• [Brief]:
The response should be an exact transcription of the data below, free of images.

• [Collected data]:
_ _ _
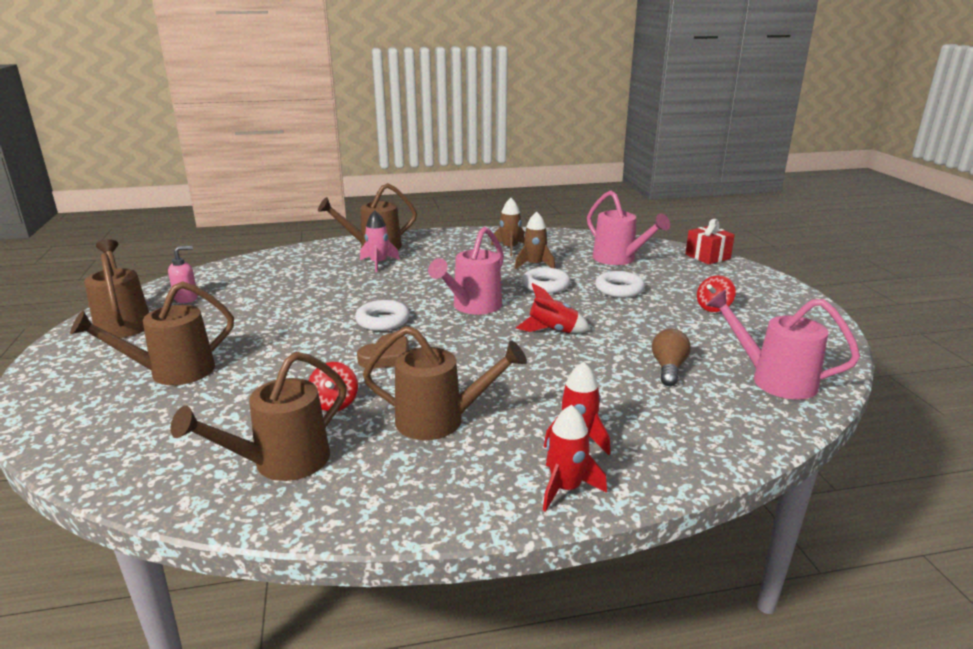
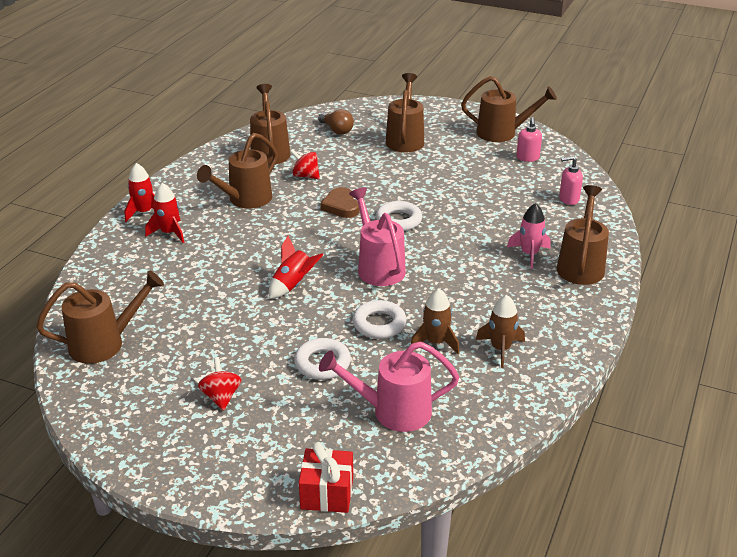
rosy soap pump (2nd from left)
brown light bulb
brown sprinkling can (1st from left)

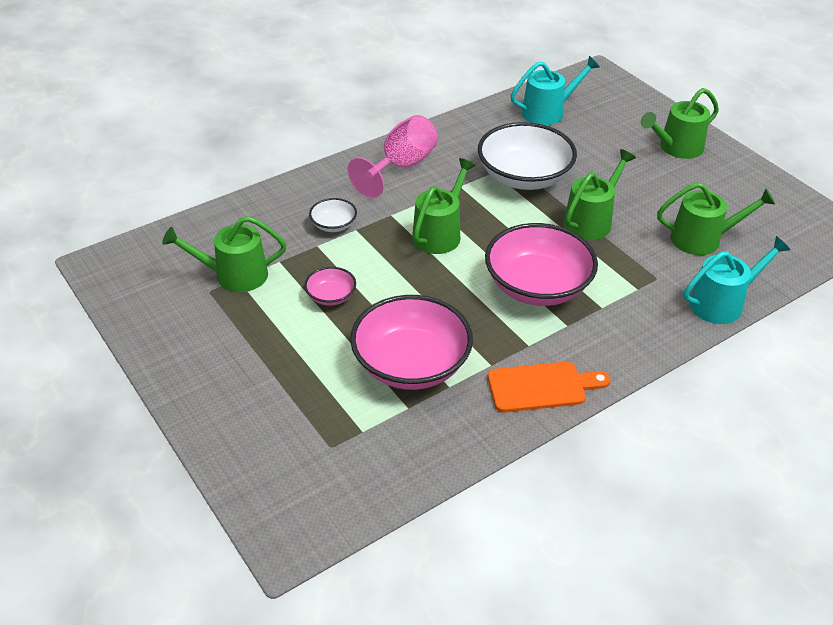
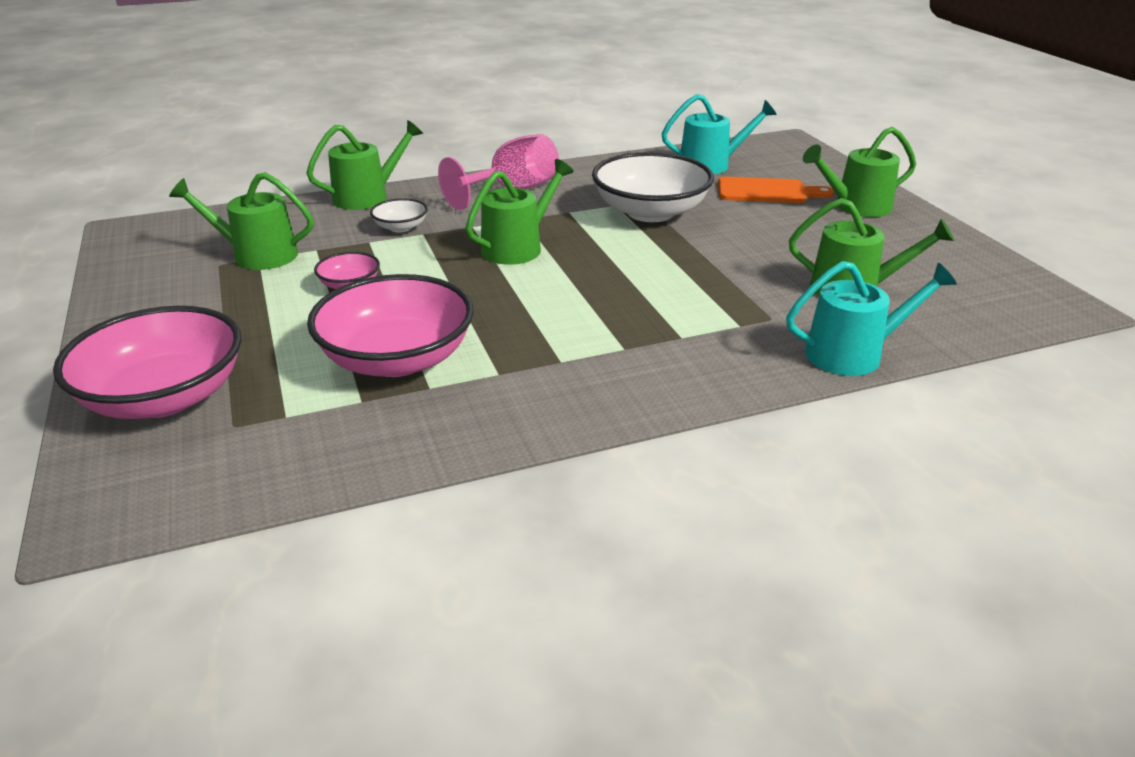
rosy serving bowl (1st from left)
orange cutting board
green sprinkling can (2nd from left)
_ _ _
• [Response to the exercise]:
rosy soap pump (2nd from left)
brown light bulb
brown sprinkling can (1st from left)

rosy serving bowl (1st from left)
orange cutting board
green sprinkling can (2nd from left)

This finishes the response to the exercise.